# Your objective
Within the material below, locate the line with "FAN2: IRF520 -> D4184" and the line with "TFT1 pin SDI: 9 -> 4", then return those two lines and all lines between them, exactly as written.

# Provided data
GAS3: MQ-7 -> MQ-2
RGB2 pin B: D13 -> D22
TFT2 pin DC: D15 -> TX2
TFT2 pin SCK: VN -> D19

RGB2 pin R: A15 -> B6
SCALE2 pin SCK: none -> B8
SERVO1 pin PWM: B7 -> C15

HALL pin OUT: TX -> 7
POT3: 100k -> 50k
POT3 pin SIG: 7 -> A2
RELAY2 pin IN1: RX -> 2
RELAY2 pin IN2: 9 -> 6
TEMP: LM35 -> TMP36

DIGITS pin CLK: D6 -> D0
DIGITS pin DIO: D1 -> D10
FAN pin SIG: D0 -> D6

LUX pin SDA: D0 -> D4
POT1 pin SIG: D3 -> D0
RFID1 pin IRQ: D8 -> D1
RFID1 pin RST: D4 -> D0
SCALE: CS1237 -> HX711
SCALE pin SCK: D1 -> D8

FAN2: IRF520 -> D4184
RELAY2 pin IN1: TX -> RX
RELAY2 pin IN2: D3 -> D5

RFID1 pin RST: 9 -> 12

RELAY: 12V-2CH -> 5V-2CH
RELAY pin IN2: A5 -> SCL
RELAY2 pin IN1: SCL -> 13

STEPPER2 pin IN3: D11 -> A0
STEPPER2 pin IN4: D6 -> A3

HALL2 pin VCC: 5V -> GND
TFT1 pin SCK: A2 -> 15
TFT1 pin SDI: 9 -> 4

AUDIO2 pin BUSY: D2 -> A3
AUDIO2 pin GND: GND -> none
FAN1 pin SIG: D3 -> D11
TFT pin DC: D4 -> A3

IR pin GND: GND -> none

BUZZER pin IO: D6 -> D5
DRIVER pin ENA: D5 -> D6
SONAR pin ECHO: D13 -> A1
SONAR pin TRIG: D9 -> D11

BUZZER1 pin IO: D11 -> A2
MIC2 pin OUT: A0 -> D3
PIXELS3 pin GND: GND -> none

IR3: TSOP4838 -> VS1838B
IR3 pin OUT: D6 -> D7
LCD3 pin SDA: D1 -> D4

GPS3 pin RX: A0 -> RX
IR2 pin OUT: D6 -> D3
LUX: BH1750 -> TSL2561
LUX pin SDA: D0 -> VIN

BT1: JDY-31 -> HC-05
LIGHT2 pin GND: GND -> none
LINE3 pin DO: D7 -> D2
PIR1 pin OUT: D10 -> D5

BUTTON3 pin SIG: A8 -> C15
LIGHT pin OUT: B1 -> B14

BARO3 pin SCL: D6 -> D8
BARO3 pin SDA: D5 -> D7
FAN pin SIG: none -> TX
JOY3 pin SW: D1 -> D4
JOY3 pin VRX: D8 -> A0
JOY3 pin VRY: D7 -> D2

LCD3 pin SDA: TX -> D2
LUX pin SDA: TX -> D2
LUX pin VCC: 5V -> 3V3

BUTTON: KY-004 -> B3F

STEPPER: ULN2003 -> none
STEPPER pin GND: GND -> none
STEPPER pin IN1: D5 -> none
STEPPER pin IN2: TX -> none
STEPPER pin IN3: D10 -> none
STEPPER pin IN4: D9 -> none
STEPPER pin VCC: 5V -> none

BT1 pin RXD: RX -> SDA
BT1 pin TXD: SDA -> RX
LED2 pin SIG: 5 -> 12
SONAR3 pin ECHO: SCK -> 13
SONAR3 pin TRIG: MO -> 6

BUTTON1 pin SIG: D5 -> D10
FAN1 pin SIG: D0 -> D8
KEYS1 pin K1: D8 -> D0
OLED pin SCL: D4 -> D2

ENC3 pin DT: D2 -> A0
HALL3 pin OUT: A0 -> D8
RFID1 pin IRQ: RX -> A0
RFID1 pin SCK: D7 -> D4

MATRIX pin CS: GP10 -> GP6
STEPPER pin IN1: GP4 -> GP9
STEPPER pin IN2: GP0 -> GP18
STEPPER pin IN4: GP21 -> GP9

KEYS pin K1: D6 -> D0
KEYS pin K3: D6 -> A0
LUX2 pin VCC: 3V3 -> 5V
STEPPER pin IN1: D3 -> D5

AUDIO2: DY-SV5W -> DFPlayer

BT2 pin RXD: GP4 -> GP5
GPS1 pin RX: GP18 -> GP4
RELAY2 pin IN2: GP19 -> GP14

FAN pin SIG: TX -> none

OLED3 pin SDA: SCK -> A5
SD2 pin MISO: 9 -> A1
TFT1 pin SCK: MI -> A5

# Completed exercise
FAN2: IRF520 -> D4184
RELAY2 pin IN1: TX -> RX
RELAY2 pin IN2: D3 -> D5

RFID1 pin RST: 9 -> 12

RELAY: 12V-2CH -> 5V-2CH
RELAY pin IN2: A5 -> SCL
RELAY2 pin IN1: SCL -> 13

STEPPER2 pin IN3: D11 -> A0
STEPPER2 pin IN4: D6 -> A3

HALL2 pin VCC: 5V -> GND
TFT1 pin SCK: A2 -> 15
TFT1 pin SDI: 9 -> 4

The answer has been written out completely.